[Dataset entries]
##########

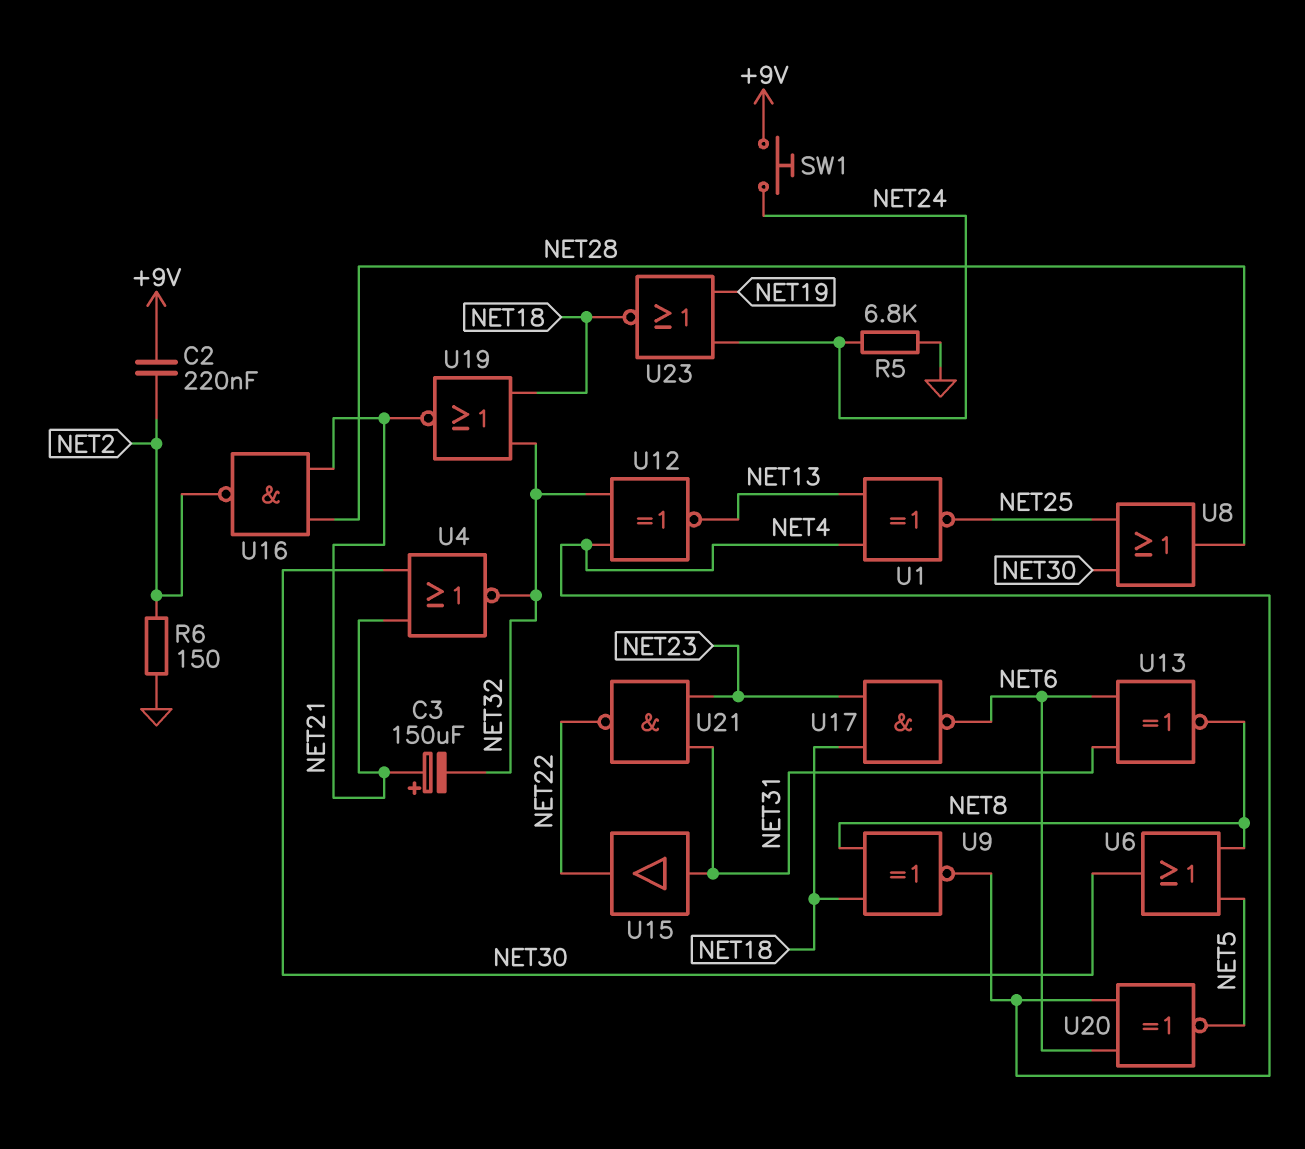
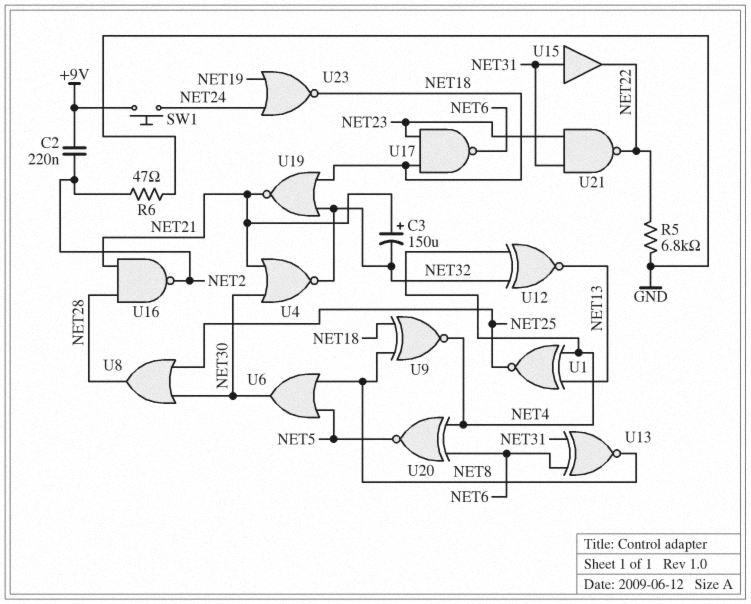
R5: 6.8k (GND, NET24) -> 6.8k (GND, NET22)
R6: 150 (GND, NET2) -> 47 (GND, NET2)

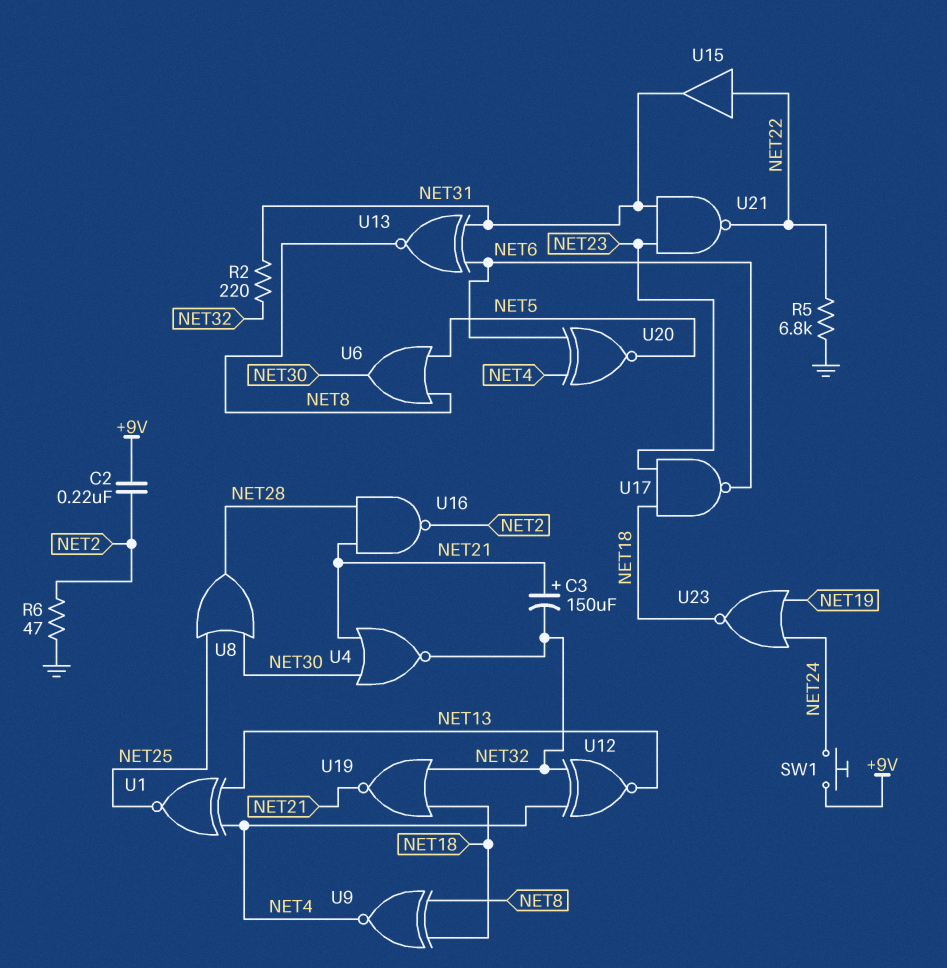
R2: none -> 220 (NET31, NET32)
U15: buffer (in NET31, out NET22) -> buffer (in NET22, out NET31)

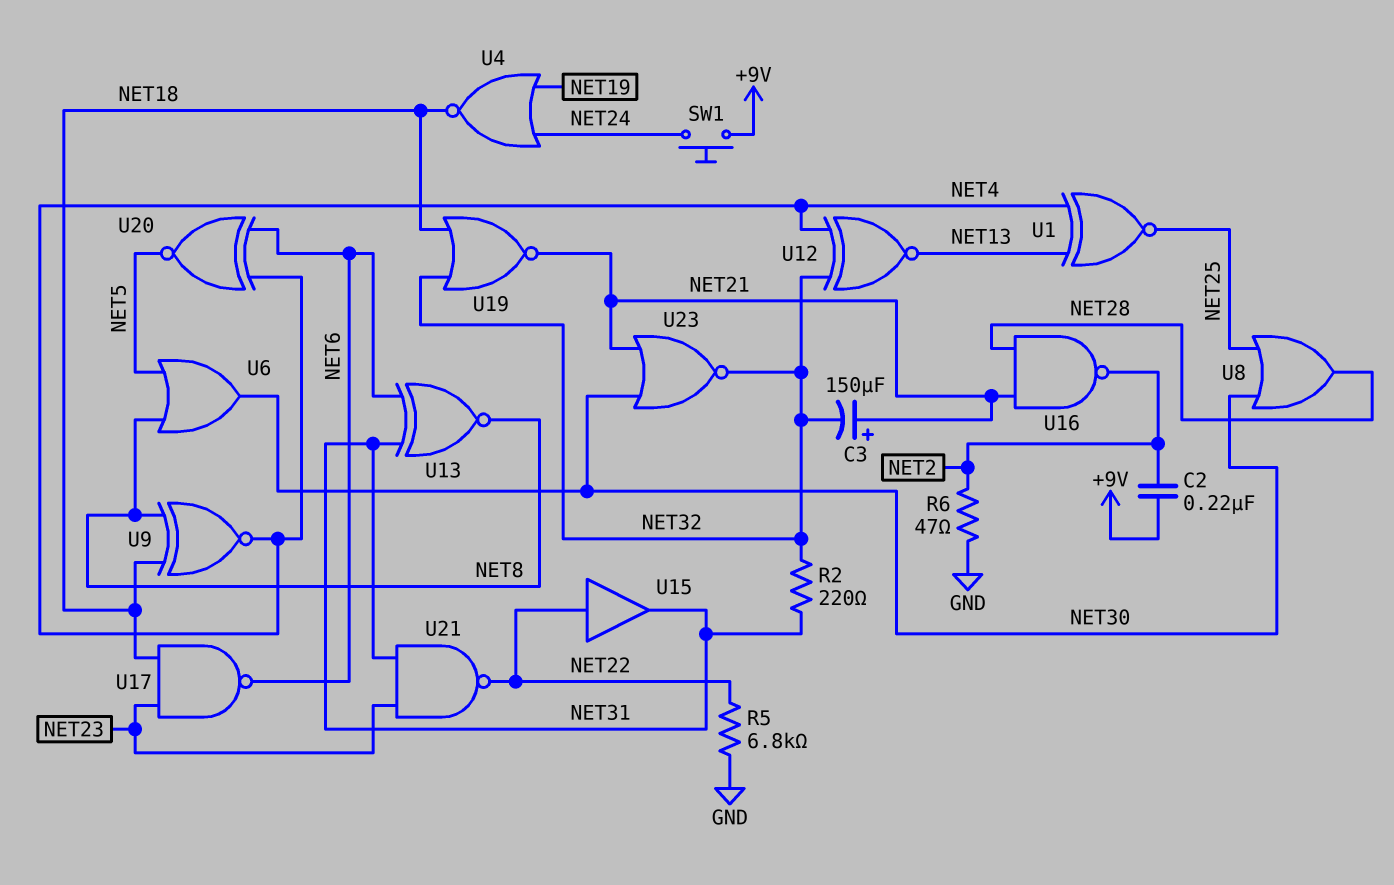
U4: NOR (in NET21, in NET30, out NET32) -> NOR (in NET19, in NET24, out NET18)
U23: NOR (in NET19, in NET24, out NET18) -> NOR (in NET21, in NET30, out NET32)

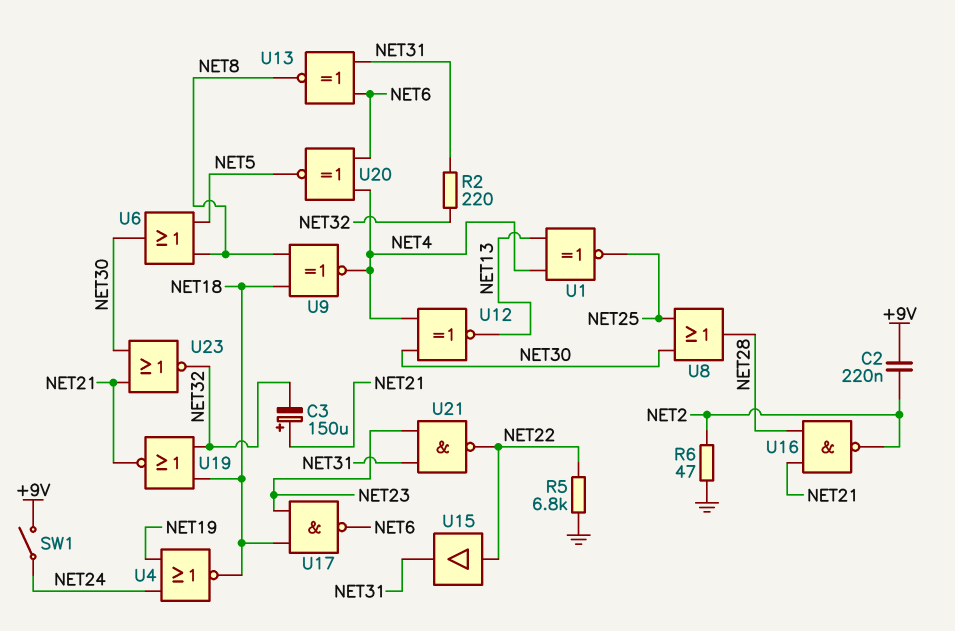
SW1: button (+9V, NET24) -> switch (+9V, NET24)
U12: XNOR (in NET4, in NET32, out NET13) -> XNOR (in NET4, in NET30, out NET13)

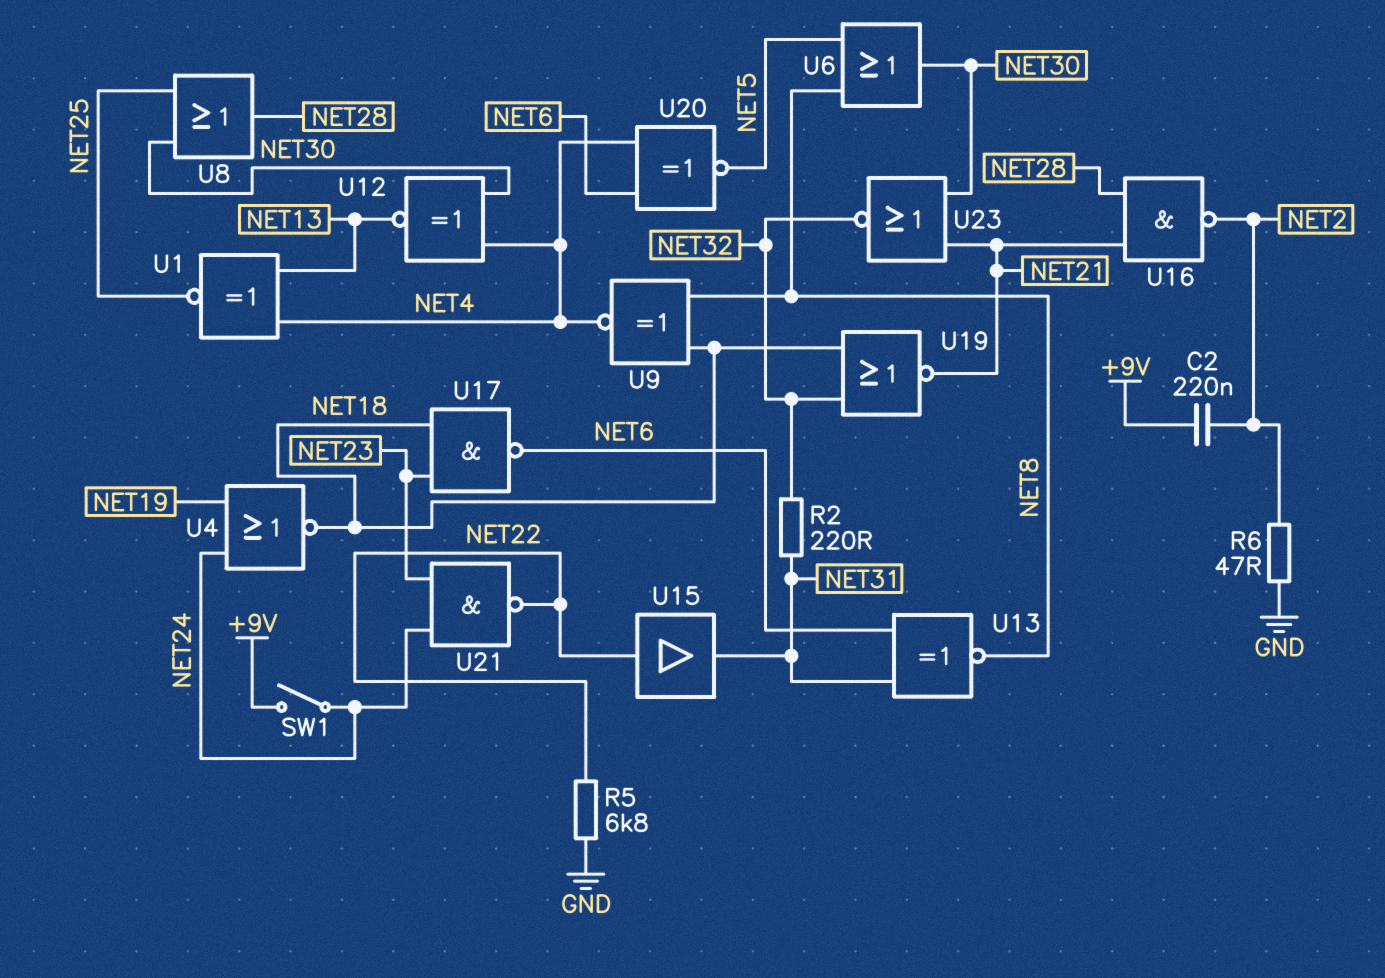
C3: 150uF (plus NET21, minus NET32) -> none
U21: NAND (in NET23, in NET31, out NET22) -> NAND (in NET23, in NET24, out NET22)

##########

Task to carry out: With the pictures dropped, write out all of the entries word for word.

Task answer:
R5: 6.8k (GND, NET24) -> 6.8k (GND, NET22)
R6: 150 (GND, NET2) -> 47 (GND, NET2)

R2: none -> 220 (NET31, NET32)
U15: buffer (in NET31, out NET22) -> buffer (in NET22, out NET31)

U4: NOR (in NET21, in NET30, out NET32) -> NOR (in NET19, in NET24, out NET18)
U23: NOR (in NET19, in NET24, out NET18) -> NOR (in NET21, in NET30, out NET32)

SW1: button (+9V, NET24) -> switch (+9V, NET24)
U12: XNOR (in NET4, in NET32, out NET13) -> XNOR (in NET4, in NET30, out NET13)

C3: 150uF (plus NET21, minus NET32) -> none
U21: NAND (in NET23, in NET31, out NET22) -> NAND (in NET23, in NET24, out NET22)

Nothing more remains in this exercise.